## Exercise description
Look through the data and write out every line with the word "camera" in it.

## Data
::::::::
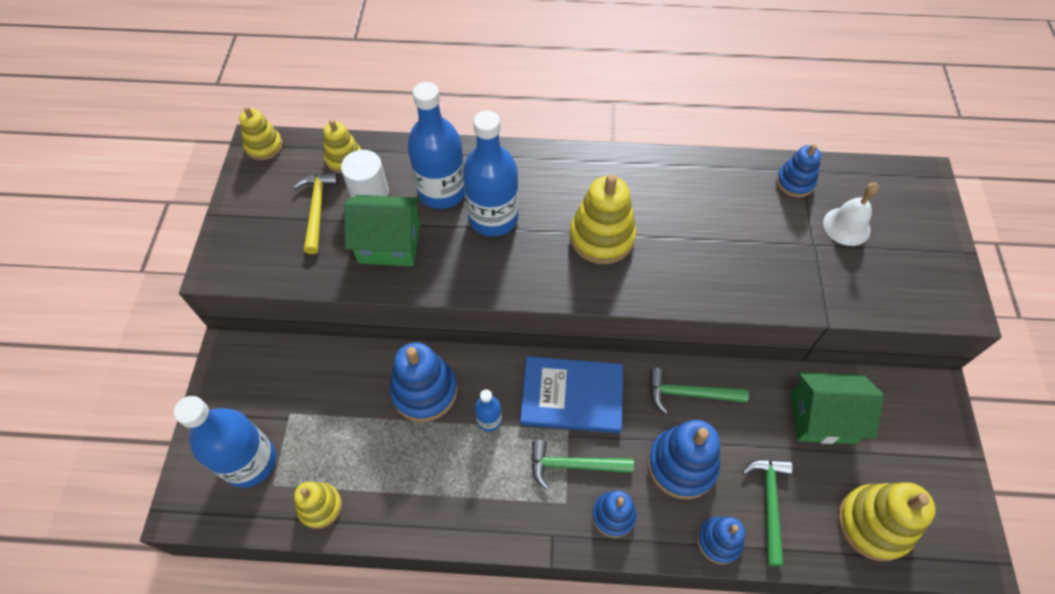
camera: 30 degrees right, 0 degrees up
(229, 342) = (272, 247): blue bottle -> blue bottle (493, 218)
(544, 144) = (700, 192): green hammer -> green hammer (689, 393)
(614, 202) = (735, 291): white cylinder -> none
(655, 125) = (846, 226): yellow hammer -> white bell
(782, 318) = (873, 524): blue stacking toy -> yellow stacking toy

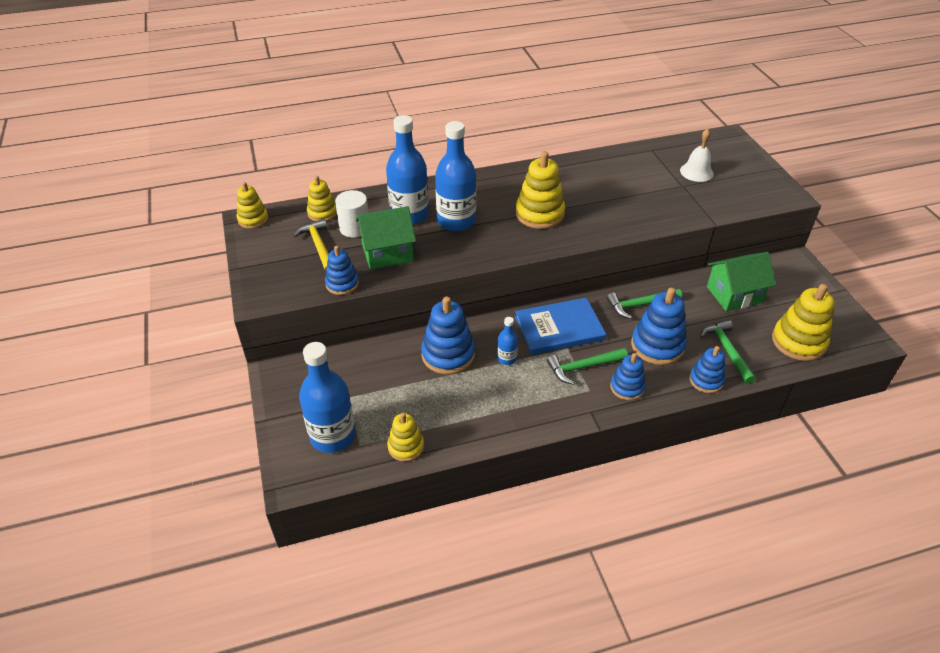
camera: 20 degrees left, 15 degrees down
(794, 182) = (651, 157): blue stacking toy -> blue stacking toy (342, 284)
::::::::
## Problem solution
camera: 30 degrees right, 0 degrees up
camera: 20 degrees left, 15 degrees down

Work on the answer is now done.